An exact copy is needed of the lines in the entries below from the line with "black plate G11" up to and including the line with "lime tile F5:G5", and of nothing else. Leave the pictures out.

Object tracking records:
****************************************

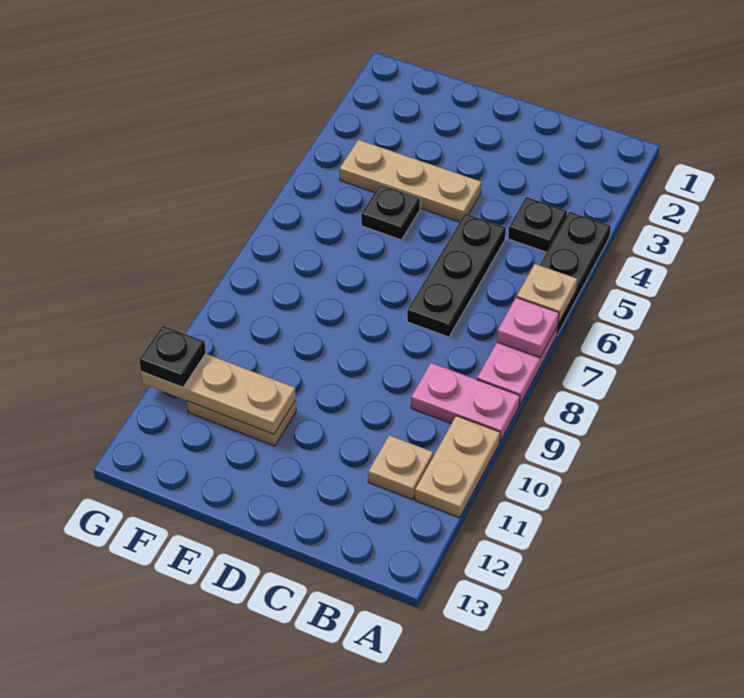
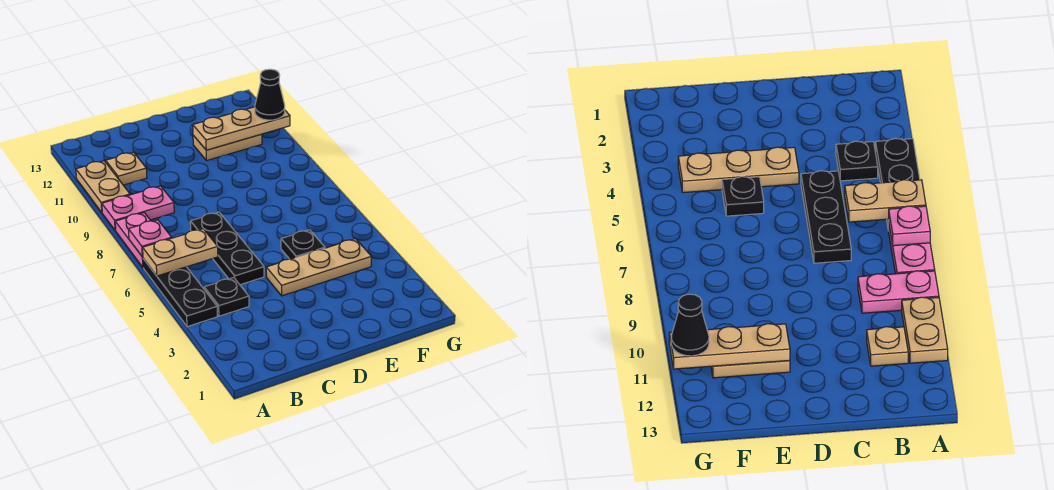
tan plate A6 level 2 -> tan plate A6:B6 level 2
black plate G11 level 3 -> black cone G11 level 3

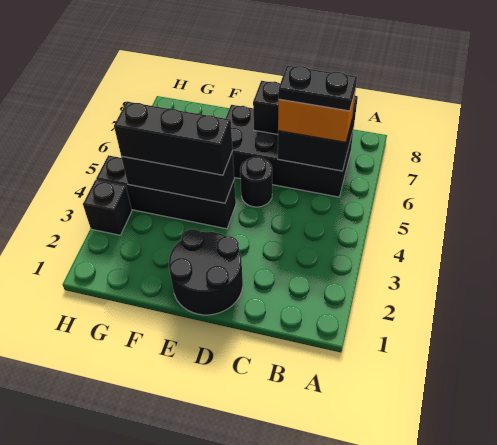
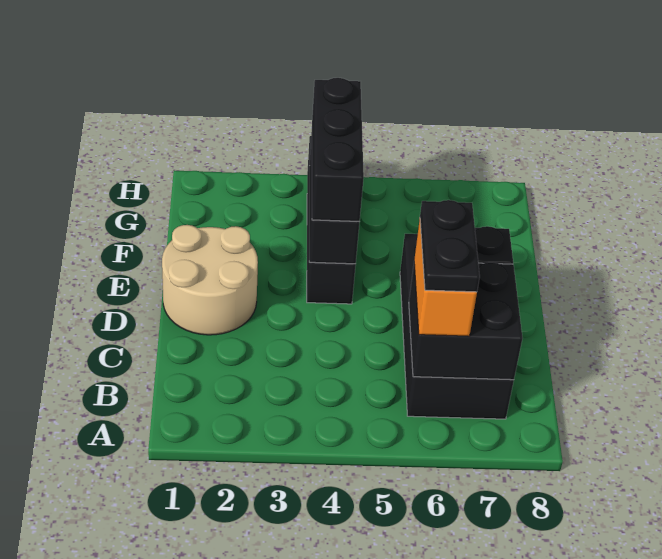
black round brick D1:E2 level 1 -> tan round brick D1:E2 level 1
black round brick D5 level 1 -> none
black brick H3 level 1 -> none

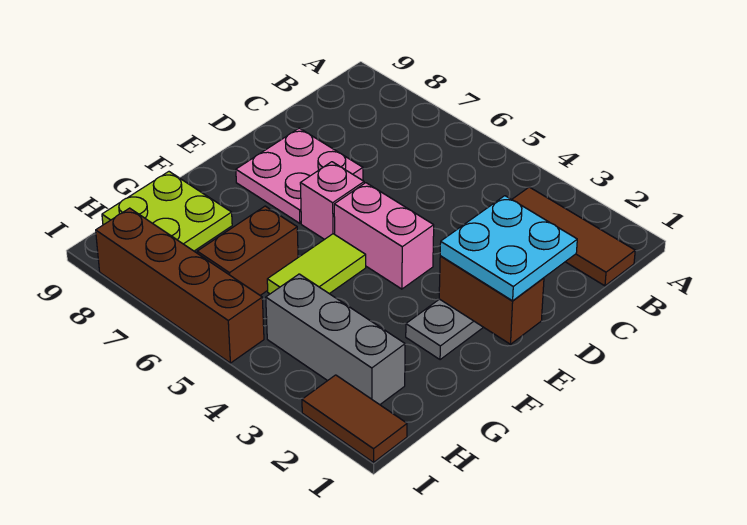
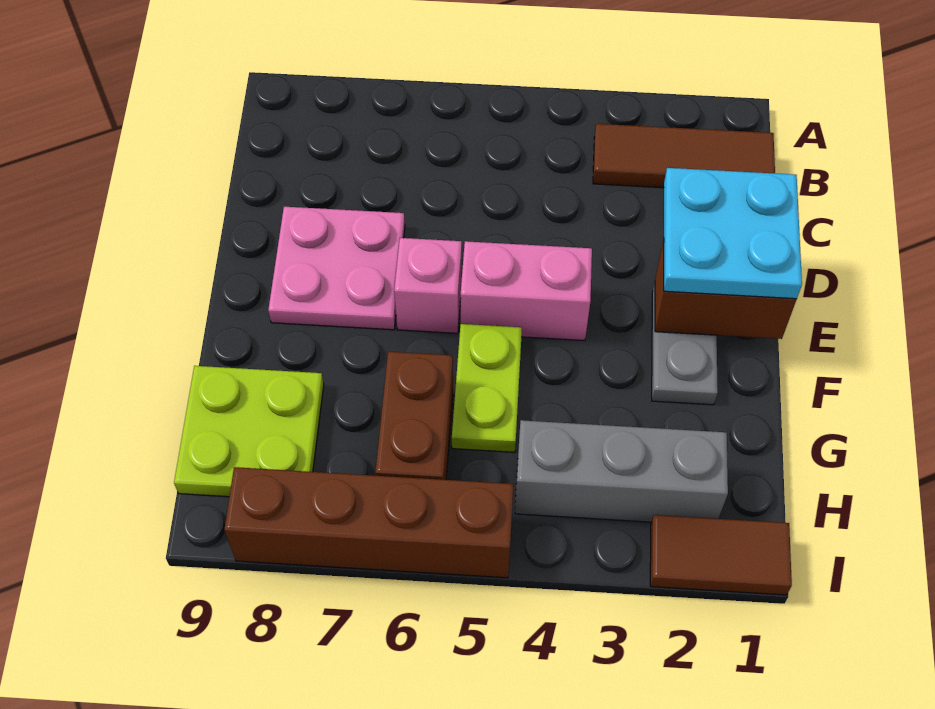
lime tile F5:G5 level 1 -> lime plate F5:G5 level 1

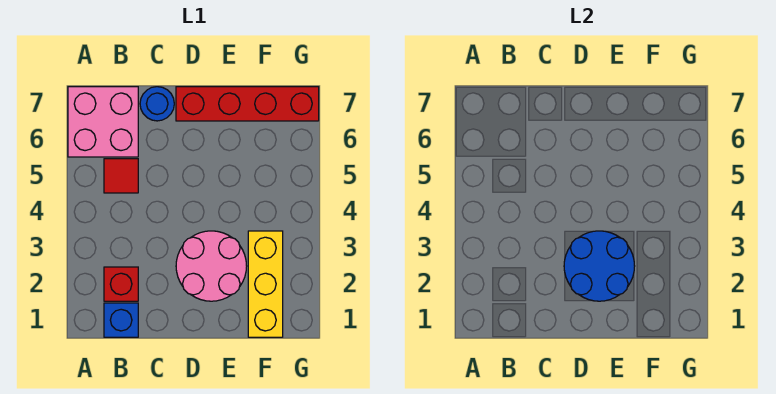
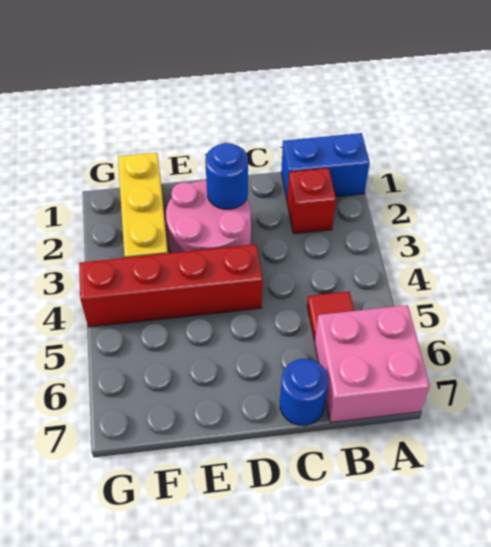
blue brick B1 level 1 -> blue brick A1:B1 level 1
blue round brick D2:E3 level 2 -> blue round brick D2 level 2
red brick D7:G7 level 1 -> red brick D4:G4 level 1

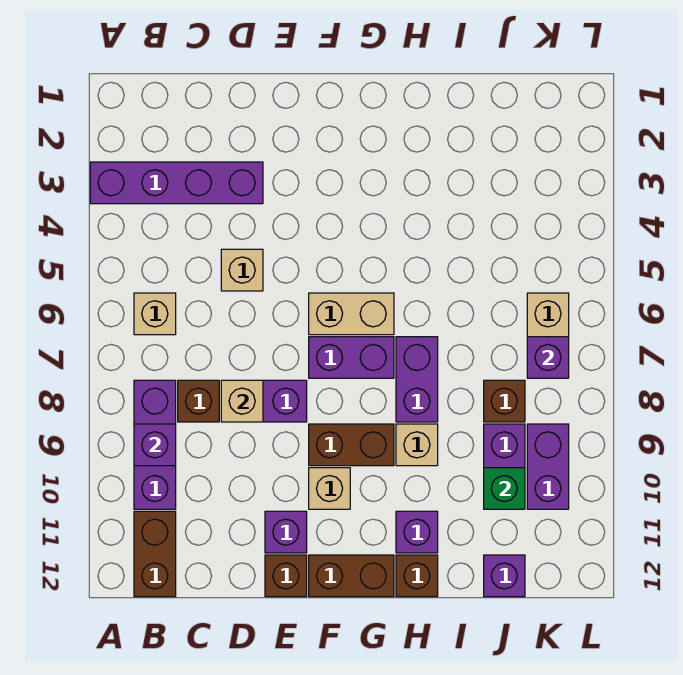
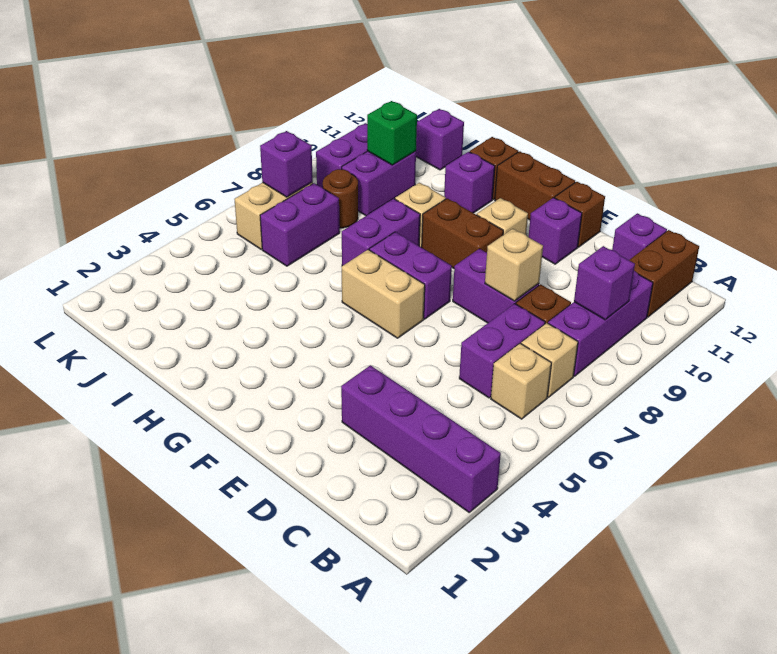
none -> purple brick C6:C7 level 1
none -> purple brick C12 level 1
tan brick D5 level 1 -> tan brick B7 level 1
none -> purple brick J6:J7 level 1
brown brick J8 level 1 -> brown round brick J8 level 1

****************************************

#### [Result for this exercise]
black plate G11 level 3 -> black cone G11 level 3

black round brick D1:E2 level 1 -> tan round brick D1:E2 level 1
black round brick D5 level 1 -> none
black brick H3 level 1 -> none

lime tile F5:G5 level 1 -> lime plate F5:G5 level 1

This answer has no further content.